Task prompt:
Give back, exactly and with nothing added, the lines that run from the one containing "Find all objects" to the final line below.

==============================

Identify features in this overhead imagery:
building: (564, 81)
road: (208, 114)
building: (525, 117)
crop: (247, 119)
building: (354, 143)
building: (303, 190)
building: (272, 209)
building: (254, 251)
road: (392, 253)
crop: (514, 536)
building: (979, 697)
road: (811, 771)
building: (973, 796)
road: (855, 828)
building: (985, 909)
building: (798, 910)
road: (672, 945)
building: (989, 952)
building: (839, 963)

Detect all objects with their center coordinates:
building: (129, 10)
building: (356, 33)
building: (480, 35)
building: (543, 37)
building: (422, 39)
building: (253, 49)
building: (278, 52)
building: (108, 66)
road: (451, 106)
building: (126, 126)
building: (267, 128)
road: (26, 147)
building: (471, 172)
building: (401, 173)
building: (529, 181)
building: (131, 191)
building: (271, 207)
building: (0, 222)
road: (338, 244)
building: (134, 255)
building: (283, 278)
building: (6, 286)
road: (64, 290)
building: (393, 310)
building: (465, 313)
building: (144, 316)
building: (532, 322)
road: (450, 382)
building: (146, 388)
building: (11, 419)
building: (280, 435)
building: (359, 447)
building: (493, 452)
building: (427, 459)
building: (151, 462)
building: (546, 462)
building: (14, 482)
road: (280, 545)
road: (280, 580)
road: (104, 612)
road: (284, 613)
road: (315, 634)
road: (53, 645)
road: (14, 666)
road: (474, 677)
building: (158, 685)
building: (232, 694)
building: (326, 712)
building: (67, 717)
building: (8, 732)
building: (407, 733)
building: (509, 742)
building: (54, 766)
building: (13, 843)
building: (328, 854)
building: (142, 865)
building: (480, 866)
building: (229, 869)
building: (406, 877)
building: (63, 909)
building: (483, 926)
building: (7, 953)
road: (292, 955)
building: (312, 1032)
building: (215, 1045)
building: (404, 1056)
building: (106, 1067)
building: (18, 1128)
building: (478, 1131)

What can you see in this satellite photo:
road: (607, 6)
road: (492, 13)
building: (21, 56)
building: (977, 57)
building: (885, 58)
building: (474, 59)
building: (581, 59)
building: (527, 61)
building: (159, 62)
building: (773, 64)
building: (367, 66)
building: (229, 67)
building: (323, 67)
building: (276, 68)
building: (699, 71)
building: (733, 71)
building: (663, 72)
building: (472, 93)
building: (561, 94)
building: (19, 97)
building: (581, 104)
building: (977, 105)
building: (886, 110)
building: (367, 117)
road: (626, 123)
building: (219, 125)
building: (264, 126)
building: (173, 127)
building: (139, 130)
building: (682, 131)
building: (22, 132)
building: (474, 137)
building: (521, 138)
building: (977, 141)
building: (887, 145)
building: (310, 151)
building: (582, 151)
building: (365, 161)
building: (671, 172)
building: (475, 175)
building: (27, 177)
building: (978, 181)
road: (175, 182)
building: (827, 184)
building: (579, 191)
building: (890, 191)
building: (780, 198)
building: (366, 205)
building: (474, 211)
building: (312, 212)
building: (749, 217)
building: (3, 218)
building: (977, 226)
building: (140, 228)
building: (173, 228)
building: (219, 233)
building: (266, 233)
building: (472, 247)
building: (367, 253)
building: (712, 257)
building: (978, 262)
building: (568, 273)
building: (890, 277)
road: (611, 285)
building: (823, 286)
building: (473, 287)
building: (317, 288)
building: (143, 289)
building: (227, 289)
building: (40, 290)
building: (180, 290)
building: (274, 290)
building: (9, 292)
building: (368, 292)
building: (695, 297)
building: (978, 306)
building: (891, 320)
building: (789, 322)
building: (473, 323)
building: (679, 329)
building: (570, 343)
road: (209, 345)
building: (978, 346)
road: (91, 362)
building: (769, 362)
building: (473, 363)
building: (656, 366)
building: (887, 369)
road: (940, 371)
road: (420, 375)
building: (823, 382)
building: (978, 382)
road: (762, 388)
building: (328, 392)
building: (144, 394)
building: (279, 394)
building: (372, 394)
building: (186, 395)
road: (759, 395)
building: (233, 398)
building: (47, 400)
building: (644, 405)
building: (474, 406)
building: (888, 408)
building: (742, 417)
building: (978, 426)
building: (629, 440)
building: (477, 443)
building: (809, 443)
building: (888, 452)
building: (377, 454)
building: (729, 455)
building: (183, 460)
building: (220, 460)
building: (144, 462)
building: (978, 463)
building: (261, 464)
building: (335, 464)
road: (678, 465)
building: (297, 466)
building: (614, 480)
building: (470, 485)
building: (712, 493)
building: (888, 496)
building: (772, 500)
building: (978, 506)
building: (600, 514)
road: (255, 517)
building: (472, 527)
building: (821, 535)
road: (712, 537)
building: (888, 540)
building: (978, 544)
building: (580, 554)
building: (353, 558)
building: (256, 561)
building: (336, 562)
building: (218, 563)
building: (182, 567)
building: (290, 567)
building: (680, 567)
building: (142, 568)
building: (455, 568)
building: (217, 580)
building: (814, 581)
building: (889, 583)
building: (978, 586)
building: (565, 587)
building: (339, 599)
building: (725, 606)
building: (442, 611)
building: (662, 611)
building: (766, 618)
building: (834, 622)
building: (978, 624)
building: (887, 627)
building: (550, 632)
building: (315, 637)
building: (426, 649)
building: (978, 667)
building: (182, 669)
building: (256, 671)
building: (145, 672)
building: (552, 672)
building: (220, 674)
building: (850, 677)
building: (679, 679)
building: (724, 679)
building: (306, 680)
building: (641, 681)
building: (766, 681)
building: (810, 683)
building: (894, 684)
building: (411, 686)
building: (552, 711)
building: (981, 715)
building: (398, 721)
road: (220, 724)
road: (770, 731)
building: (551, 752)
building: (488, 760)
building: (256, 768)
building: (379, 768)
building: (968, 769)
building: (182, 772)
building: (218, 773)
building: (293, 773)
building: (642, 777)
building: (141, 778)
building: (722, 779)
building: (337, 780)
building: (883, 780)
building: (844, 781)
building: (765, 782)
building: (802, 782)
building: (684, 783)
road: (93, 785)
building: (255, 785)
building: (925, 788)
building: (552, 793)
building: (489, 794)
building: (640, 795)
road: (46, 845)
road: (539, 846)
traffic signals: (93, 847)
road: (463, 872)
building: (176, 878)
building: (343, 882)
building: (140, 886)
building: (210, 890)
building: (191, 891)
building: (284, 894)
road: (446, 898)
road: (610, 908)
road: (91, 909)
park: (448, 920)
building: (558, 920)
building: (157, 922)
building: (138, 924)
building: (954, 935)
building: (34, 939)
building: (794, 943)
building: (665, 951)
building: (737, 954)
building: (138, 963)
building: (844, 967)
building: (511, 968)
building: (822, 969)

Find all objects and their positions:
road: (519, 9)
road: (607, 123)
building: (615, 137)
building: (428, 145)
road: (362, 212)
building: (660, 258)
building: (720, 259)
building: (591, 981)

==============================

Answer space:
Find all objects and their positions:
road: (519, 9)
road: (607, 123)
building: (615, 137)
building: (428, 145)
road: (362, 212)
building: (660, 258)
building: (720, 259)
building: (591, 981)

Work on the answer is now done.